_Exercise prompt_
Copy every line of the entries that includes the word "ruler".

[Start of section]

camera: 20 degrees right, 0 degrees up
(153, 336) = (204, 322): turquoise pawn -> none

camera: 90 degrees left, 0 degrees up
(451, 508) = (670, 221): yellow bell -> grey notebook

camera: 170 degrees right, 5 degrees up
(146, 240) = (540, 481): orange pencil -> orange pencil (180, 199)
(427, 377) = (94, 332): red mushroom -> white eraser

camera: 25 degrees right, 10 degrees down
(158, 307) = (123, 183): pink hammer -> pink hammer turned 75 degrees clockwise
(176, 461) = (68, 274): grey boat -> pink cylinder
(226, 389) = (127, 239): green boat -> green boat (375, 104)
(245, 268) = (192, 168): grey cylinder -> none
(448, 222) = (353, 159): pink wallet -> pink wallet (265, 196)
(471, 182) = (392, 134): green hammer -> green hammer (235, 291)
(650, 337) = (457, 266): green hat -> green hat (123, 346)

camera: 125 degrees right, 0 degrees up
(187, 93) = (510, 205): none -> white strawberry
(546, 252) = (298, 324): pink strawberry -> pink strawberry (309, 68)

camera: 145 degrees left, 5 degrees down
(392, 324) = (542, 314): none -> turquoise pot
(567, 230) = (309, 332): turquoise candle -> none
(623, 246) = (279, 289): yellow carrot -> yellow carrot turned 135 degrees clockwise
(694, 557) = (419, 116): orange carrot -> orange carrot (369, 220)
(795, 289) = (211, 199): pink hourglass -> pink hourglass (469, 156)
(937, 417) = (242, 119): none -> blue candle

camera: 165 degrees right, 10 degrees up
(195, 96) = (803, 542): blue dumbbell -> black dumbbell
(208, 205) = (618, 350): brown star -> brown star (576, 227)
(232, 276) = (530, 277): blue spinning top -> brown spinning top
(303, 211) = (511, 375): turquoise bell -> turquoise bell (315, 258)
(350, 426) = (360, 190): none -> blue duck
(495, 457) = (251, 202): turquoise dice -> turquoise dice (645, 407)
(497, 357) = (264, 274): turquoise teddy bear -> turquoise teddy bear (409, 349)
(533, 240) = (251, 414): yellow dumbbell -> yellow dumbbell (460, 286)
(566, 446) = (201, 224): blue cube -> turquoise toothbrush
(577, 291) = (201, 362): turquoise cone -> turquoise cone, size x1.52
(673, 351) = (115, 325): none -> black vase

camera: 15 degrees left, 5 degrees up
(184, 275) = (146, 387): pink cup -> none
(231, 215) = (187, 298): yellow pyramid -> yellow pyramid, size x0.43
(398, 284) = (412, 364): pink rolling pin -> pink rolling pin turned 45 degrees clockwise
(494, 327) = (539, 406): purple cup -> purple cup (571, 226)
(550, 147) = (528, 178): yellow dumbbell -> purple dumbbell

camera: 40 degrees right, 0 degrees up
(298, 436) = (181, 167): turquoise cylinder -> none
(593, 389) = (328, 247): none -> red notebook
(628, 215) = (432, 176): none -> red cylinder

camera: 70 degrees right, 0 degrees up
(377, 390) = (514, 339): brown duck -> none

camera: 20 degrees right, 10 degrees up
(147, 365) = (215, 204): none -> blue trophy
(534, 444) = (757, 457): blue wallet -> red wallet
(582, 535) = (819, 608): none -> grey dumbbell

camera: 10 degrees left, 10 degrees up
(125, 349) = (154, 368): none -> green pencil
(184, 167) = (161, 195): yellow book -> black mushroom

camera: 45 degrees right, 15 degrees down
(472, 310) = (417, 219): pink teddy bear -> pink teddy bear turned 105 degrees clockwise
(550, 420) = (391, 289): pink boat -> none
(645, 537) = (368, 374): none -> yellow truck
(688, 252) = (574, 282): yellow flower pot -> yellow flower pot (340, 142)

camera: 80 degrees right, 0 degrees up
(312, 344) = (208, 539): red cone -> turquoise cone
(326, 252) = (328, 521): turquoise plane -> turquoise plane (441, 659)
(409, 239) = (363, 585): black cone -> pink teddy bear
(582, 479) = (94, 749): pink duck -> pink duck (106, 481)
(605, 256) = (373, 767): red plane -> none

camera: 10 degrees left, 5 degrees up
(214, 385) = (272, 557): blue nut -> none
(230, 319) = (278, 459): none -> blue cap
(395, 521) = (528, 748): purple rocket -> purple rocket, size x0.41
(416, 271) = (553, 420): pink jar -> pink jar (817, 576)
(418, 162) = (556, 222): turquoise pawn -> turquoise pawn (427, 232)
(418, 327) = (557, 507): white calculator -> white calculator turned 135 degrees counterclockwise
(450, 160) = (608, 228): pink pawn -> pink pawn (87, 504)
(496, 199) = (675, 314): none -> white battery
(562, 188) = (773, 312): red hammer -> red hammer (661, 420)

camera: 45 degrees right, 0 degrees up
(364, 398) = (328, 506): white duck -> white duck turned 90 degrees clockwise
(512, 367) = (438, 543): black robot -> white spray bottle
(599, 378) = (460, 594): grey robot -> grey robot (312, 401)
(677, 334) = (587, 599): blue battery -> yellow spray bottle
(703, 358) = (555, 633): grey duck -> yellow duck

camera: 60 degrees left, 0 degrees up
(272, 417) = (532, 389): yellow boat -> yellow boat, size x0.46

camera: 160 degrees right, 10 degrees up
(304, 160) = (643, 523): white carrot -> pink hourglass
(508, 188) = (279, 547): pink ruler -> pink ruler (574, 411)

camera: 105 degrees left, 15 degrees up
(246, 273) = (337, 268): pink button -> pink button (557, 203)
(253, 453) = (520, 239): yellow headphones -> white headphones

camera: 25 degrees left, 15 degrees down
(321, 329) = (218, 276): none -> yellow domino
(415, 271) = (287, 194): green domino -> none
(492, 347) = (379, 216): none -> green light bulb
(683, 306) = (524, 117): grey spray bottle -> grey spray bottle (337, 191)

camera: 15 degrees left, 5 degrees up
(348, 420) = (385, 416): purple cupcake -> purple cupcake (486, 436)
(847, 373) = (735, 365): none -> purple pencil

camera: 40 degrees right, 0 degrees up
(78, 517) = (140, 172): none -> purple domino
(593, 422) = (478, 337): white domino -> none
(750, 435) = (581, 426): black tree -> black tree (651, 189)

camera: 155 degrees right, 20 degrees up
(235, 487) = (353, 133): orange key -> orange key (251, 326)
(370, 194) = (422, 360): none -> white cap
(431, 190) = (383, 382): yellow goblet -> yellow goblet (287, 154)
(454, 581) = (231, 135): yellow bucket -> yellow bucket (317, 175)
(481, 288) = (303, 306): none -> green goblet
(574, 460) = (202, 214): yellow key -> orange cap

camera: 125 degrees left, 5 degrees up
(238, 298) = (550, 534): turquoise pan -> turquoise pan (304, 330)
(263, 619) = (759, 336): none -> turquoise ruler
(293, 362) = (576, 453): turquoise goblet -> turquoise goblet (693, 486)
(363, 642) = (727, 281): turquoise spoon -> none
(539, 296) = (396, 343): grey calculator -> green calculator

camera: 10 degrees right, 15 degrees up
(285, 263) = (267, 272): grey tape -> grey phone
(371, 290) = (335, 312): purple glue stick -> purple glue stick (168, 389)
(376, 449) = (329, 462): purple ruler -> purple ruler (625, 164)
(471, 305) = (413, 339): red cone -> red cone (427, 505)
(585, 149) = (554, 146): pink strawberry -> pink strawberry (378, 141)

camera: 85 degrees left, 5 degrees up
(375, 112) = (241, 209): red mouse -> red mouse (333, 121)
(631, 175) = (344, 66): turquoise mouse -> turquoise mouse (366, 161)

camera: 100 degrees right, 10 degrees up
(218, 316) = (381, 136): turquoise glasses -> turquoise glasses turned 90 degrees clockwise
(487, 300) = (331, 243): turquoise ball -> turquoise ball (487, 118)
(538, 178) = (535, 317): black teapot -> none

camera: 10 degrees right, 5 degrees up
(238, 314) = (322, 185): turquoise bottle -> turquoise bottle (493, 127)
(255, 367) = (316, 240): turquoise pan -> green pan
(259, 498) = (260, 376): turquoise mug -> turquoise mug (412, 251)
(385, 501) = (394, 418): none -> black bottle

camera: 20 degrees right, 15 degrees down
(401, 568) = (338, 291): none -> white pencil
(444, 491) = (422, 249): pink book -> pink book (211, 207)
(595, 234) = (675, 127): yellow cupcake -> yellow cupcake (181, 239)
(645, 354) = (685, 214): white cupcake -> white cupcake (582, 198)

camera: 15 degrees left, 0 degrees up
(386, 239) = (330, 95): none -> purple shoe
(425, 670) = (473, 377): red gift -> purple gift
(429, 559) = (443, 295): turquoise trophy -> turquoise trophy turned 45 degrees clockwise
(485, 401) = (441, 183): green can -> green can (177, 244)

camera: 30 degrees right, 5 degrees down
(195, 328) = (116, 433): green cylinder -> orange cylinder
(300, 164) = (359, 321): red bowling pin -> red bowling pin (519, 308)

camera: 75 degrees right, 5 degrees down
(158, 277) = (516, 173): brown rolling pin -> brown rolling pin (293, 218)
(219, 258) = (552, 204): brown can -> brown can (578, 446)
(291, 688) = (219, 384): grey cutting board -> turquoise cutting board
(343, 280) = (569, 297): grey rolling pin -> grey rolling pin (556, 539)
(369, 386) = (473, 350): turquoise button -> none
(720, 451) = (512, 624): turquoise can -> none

[End of section]

_Expected answer_
(508, 188) = (279, 547): pink ruler -> pink ruler (574, 411)
(263, 619) = (759, 336): none -> turquoise ruler
(376, 449) = (329, 462): purple ruler -> purple ruler (625, 164)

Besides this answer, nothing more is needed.